** Opening RECORD SET block **

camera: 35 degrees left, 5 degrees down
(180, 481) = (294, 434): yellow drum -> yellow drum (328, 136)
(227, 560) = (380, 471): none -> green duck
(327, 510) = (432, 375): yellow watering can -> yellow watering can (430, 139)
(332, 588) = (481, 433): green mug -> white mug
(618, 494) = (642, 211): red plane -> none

** Closing RECORD SET block **
** Opening RECORD SET block **

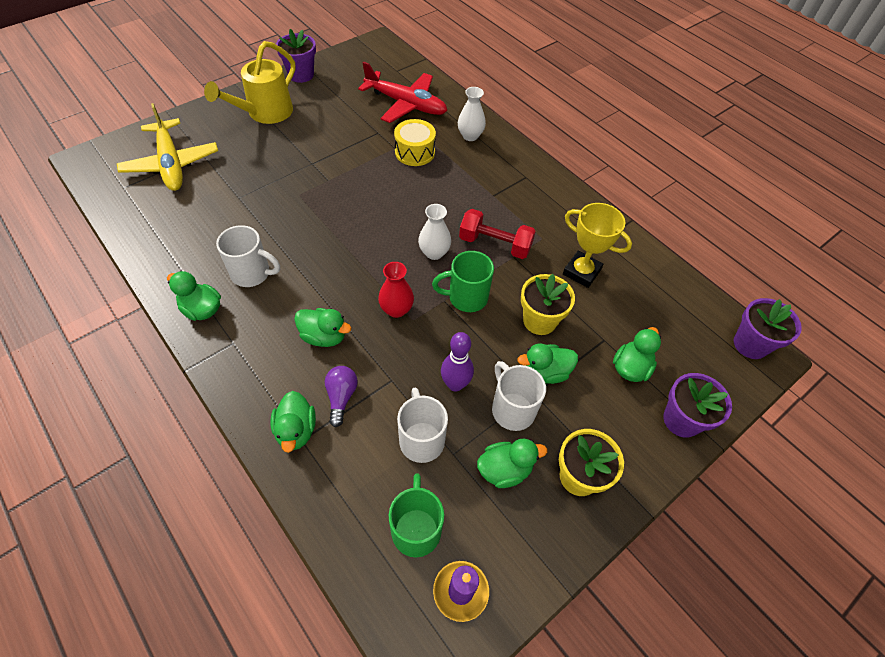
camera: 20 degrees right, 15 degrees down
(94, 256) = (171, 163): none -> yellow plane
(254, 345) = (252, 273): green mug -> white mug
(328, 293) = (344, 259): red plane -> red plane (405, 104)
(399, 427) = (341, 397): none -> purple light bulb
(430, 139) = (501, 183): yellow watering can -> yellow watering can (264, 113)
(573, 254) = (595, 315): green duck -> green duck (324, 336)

** Closing RECORD SET block **

WORK INSTRUCTIONS: When a line of the entries above contains the word "camera", include it in a tally, then give that tally alone.

OUTPUT FOR THIS EXERCISE: 2